-- begin --

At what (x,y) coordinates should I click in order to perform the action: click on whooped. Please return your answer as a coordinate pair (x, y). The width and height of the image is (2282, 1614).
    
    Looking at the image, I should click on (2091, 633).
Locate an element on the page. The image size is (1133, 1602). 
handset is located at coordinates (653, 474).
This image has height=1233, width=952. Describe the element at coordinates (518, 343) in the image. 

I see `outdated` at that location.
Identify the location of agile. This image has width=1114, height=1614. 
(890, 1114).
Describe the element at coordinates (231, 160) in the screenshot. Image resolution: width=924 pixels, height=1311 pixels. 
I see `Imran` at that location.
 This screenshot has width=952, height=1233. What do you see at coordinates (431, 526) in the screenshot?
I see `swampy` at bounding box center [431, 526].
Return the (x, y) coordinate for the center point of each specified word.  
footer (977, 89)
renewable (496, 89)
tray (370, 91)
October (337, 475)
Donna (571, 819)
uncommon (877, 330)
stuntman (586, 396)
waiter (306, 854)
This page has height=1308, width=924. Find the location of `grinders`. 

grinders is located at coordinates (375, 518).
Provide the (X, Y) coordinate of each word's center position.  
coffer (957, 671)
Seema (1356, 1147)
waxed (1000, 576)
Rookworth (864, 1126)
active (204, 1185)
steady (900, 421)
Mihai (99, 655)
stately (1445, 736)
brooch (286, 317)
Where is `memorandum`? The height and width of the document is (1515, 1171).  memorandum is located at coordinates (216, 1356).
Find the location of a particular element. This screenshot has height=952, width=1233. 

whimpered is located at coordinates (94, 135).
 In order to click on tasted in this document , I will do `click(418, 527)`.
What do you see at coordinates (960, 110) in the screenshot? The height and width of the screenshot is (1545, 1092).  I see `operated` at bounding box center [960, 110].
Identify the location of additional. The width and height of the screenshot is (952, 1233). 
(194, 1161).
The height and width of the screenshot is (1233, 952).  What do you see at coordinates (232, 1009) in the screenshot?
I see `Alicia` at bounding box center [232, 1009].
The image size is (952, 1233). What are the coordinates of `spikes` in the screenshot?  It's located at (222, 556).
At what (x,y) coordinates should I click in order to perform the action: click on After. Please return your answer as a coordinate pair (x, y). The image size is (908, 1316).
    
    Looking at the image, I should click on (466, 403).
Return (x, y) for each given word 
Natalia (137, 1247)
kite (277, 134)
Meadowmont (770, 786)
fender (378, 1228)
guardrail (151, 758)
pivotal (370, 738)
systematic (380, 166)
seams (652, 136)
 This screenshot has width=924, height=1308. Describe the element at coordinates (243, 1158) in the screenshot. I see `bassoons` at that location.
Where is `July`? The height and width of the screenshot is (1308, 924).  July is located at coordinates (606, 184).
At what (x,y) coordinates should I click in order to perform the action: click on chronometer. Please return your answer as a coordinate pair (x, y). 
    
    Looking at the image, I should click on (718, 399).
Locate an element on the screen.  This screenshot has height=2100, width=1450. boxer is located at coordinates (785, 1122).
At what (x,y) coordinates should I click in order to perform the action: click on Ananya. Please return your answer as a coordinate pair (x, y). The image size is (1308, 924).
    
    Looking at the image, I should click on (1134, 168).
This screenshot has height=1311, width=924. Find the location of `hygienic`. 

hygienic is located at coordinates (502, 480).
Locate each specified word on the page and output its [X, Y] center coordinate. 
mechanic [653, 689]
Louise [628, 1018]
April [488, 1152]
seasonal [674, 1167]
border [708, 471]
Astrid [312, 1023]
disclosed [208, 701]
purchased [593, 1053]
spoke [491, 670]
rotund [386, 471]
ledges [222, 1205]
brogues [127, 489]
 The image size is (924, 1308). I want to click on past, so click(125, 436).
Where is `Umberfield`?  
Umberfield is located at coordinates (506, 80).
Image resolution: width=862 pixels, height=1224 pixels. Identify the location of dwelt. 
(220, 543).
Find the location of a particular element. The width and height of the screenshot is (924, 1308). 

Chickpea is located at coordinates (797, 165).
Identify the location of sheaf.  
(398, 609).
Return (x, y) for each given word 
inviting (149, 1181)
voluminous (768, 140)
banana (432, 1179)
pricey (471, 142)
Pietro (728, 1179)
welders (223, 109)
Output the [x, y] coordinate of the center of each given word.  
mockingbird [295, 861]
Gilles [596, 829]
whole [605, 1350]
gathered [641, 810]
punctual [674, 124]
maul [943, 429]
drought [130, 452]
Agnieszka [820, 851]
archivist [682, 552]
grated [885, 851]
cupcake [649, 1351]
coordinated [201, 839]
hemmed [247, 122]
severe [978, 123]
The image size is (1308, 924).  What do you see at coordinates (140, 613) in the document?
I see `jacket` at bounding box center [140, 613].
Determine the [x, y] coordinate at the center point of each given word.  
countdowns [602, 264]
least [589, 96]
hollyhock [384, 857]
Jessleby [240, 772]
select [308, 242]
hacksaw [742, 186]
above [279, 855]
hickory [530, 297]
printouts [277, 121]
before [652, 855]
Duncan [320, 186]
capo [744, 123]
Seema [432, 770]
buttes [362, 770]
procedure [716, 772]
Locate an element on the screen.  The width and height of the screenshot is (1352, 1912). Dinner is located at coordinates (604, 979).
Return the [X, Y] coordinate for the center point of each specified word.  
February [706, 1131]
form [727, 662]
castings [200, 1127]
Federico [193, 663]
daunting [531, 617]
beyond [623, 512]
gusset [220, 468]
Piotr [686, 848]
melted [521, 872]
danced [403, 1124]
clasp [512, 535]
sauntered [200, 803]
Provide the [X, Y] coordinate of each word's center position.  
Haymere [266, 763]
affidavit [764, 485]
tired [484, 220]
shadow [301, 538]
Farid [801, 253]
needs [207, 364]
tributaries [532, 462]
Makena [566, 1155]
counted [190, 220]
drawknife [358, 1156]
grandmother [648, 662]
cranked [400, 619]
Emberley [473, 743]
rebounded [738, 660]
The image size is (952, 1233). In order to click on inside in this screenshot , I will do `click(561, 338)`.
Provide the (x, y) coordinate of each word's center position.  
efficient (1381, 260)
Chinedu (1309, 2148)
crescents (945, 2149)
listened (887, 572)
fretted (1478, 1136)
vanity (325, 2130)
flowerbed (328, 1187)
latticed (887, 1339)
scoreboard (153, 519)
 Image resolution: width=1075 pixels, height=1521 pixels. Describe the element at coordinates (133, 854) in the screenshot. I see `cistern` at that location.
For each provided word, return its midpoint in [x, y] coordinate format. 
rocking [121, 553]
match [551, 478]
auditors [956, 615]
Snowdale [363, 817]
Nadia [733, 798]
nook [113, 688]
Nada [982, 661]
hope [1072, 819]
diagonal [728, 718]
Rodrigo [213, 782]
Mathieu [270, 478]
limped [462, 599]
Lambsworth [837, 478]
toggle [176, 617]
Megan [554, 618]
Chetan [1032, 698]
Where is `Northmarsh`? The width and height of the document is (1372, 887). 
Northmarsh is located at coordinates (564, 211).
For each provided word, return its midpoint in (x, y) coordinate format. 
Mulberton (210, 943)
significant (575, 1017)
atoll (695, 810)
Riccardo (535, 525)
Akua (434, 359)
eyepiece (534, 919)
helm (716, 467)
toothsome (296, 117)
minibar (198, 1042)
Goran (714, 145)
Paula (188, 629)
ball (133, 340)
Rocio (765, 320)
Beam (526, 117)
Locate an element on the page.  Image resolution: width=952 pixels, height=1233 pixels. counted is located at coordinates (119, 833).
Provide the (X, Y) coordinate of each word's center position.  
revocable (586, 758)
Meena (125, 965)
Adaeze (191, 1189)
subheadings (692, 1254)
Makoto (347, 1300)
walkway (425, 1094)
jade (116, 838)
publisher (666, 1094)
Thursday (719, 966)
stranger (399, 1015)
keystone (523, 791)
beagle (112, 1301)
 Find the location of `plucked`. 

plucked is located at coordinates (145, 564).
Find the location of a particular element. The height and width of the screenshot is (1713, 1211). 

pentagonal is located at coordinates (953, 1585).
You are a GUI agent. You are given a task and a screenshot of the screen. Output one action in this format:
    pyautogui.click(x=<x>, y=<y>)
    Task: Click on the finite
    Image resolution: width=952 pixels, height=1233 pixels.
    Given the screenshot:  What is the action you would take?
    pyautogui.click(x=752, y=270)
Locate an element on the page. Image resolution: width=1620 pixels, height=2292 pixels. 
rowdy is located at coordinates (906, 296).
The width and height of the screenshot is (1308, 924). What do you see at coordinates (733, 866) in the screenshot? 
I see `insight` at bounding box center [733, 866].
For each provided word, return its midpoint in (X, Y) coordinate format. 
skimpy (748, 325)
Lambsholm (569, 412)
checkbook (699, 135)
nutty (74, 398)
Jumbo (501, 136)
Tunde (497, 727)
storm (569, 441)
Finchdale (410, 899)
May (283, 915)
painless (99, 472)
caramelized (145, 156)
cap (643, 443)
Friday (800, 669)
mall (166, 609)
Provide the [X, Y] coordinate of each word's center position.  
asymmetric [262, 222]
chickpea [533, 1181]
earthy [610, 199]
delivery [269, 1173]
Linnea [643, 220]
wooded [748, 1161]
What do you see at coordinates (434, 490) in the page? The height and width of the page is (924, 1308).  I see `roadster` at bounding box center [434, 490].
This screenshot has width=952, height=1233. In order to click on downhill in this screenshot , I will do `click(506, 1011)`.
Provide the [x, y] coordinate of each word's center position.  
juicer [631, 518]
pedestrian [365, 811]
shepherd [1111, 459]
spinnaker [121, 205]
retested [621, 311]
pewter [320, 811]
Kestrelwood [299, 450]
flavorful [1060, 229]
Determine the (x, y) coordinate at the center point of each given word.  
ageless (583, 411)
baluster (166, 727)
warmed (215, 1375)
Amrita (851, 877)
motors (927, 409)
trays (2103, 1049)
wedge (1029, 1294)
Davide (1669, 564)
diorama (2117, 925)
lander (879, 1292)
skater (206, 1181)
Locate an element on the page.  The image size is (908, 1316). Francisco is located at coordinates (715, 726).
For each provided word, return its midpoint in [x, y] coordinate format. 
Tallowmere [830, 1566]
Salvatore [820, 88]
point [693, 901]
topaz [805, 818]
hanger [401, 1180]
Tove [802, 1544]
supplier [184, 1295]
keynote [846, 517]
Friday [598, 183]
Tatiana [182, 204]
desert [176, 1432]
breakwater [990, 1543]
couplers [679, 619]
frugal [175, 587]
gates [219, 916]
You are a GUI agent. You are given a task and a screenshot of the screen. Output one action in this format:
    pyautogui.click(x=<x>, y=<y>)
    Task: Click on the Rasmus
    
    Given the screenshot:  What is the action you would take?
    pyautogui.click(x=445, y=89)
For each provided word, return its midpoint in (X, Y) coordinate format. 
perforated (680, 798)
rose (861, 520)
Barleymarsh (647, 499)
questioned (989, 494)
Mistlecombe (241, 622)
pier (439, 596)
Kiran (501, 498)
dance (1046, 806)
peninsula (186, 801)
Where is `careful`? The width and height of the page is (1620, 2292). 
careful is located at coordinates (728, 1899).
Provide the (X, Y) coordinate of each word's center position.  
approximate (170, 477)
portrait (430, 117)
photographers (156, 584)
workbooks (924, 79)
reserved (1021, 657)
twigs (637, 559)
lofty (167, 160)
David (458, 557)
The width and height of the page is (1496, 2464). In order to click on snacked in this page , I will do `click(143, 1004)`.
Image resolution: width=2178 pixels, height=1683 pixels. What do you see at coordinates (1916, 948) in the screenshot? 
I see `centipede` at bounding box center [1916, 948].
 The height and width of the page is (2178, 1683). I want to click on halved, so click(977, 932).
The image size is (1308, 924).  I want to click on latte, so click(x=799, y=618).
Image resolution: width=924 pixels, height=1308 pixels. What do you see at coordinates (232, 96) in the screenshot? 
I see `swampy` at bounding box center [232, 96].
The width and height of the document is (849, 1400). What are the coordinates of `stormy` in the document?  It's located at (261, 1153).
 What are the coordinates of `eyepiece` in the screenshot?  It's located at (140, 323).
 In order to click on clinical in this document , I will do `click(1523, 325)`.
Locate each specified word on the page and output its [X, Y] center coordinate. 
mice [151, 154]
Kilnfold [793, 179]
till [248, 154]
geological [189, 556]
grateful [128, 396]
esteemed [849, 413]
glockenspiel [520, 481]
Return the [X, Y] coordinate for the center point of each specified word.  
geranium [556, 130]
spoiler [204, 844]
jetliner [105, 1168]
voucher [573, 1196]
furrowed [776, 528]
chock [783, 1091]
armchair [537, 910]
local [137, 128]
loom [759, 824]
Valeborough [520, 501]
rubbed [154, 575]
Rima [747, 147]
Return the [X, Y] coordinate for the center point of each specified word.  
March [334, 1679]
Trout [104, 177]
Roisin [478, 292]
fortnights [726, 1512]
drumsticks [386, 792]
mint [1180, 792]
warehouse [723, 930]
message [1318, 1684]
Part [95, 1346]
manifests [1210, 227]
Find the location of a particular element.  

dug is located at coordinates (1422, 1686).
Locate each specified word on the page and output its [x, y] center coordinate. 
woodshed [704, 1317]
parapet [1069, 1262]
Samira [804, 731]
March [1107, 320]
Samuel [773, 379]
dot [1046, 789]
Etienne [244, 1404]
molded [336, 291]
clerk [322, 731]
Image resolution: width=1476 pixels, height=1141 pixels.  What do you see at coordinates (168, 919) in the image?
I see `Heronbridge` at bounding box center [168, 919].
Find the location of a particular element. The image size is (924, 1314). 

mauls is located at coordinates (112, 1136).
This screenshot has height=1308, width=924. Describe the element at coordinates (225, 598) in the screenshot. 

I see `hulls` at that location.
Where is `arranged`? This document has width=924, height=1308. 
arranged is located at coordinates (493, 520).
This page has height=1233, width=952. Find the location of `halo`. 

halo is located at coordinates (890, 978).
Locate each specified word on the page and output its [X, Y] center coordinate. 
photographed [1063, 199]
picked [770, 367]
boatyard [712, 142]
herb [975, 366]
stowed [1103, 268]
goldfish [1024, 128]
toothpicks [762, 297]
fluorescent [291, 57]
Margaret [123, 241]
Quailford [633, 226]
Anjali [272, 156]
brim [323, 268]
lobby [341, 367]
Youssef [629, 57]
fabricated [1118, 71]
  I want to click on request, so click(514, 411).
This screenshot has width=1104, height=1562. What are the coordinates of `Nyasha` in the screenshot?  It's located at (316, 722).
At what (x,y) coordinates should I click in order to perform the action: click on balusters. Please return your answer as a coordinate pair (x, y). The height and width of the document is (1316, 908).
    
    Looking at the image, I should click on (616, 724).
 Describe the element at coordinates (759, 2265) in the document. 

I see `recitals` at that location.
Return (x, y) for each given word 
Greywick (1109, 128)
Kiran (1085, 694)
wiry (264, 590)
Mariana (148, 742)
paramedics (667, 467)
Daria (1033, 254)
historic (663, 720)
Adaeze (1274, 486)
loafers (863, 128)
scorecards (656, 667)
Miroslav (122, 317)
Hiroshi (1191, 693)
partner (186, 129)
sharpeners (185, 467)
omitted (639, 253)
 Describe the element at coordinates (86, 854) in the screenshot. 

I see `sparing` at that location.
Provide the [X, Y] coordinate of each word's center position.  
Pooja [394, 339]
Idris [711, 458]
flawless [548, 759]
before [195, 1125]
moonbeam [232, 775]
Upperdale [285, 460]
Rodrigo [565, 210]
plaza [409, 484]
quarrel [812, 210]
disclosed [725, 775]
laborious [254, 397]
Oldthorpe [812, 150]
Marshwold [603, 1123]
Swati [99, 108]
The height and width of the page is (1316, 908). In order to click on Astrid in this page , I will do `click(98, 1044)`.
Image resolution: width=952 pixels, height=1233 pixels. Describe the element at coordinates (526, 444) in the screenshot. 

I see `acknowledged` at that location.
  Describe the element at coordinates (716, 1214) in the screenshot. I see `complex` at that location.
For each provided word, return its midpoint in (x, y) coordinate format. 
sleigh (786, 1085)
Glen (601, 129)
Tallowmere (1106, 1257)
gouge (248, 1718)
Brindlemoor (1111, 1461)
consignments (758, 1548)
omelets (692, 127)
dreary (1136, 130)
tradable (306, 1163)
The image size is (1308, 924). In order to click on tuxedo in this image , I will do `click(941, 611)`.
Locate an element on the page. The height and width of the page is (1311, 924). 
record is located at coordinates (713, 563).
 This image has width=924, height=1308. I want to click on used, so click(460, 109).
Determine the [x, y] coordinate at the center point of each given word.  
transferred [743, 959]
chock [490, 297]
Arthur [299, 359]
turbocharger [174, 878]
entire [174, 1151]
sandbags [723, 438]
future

-- end --

◆ Given request:
Quote, word for word, the part of the data above that opens with the line containing "voucher [573, 1196]" and closes with the line containing "I want to click on request, so", including both of those lines.

◆ Solution:
voucher [573, 1196]
furrowed [776, 528]
chock [783, 1091]
armchair [537, 910]
local [137, 128]
loom [759, 824]
Valeborough [520, 501]
rubbed [154, 575]
Rima [747, 147]
Return the [X, Y] coordinate for the center point of each specified word.  
March [334, 1679]
Trout [104, 177]
Roisin [478, 292]
fortnights [726, 1512]
drumsticks [386, 792]
mint [1180, 792]
warehouse [723, 930]
message [1318, 1684]
Part [95, 1346]
manifests [1210, 227]
Find the location of a particular element.  

dug is located at coordinates (1422, 1686).
Locate each specified word on the page and output its [x, y] center coordinate. 
woodshed [704, 1317]
parapet [1069, 1262]
Samira [804, 731]
March [1107, 320]
Samuel [773, 379]
dot [1046, 789]
Etienne [244, 1404]
molded [336, 291]
clerk [322, 731]
Image resolution: width=1476 pixels, height=1141 pixels.  What do you see at coordinates (168, 919) in the image?
I see `Heronbridge` at bounding box center [168, 919].
Find the location of a particular element. The image size is (924, 1314). 

mauls is located at coordinates (112, 1136).
This screenshot has height=1308, width=924. Describe the element at coordinates (225, 598) in the screenshot. 

I see `hulls` at that location.
Where is `arranged`? This document has width=924, height=1308. 
arranged is located at coordinates (493, 520).
This page has height=1233, width=952. Find the location of `halo`. 

halo is located at coordinates (890, 978).
Locate each specified word on the page and output its [X, Y] center coordinate. 
photographed [1063, 199]
picked [770, 367]
boatyard [712, 142]
herb [975, 366]
stowed [1103, 268]
goldfish [1024, 128]
toothpicks [762, 297]
fluorescent [291, 57]
Margaret [123, 241]
Quailford [633, 226]
Anjali [272, 156]
brim [323, 268]
lobby [341, 367]
Youssef [629, 57]
fabricated [1118, 71]
  I want to click on request, so click(514, 411).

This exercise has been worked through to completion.